--- PROVIDED DATA Enclosed Below ---

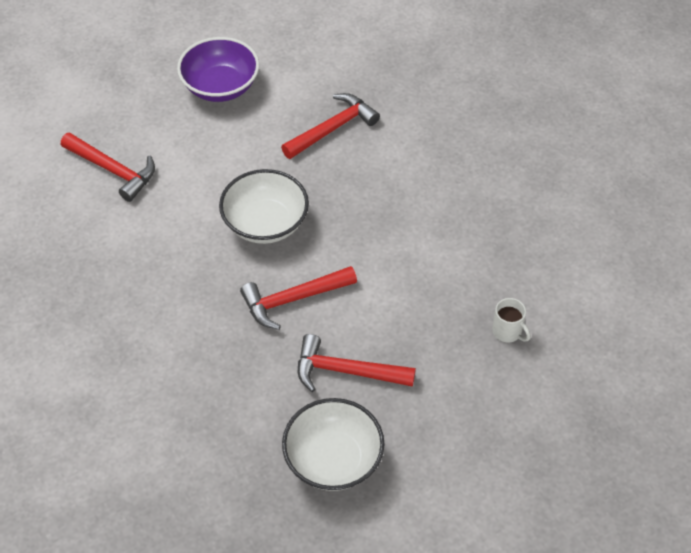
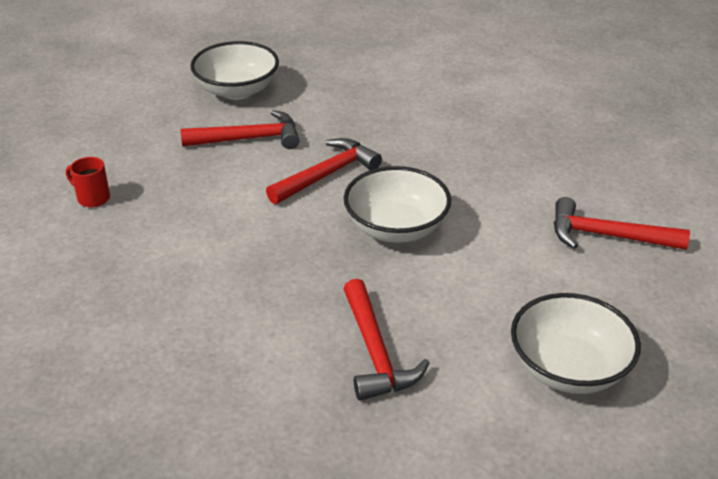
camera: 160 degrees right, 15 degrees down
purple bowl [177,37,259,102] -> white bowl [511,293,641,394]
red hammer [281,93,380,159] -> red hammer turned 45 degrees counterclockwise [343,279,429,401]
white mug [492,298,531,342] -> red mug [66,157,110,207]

--- End of Enclosed PROVIDED DATA ---

YOUR INSTRUCTIONS
Count each line of the listing that contains "white" and give the count alone.

REPLY
2